Records from a dataset
..............................

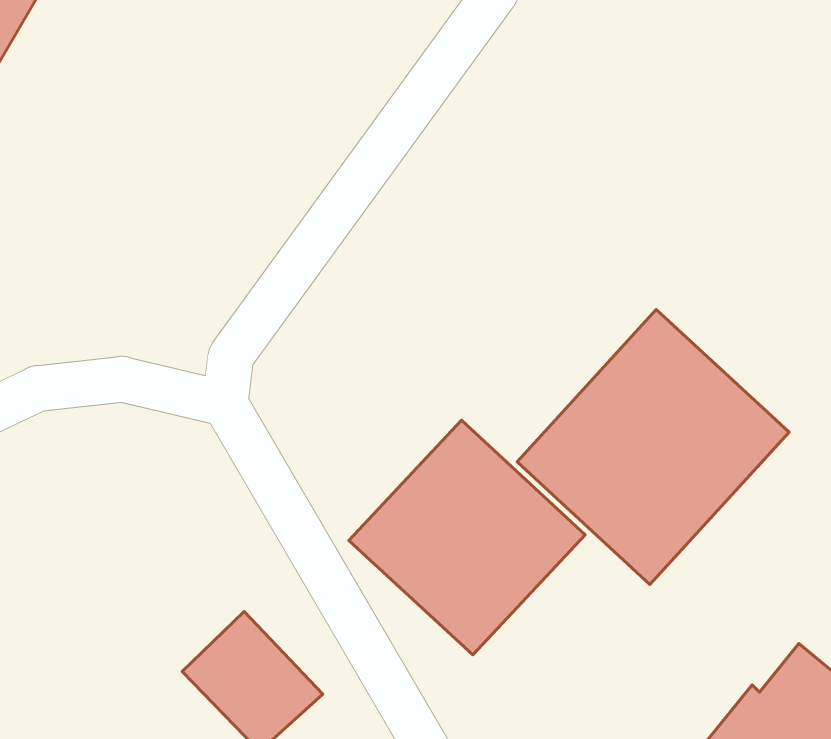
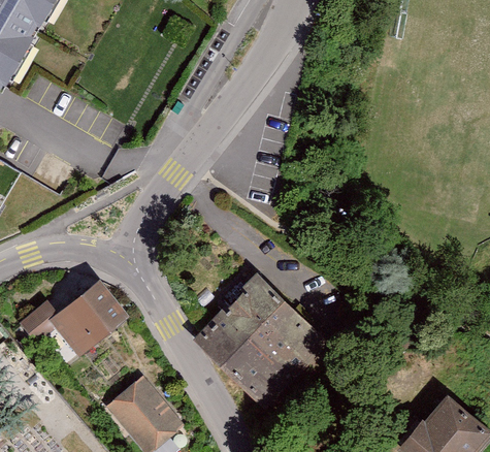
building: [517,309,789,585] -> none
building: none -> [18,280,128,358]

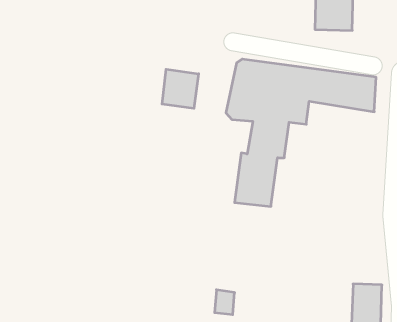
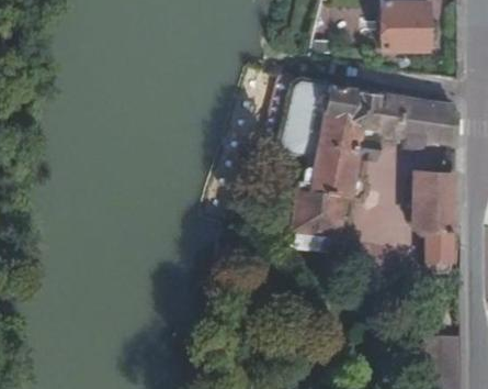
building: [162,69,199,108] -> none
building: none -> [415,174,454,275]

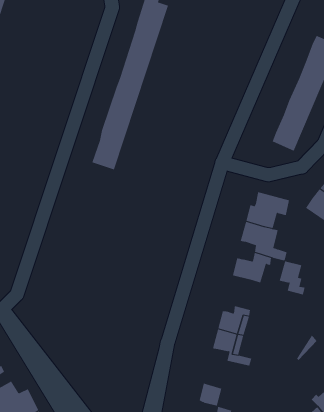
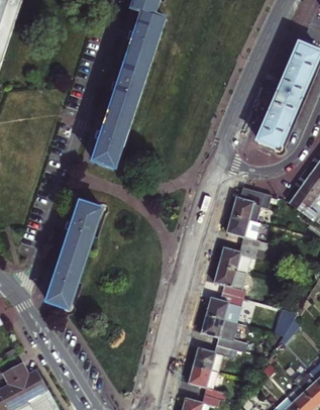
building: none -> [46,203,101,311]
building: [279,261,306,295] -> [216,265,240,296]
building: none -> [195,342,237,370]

..............................

(WORK ITEM):
Lines from the one containing "building: none -> [415,174,454,275]" through the final line of the entries above are to be retyped exactly, with every picture left out.

(ANSWER BELOW):
building: none -> [415,174,454,275]

building: none -> [46,203,101,311]
building: [279,261,306,295] -> [216,265,240,296]
building: none -> [195,342,237,370]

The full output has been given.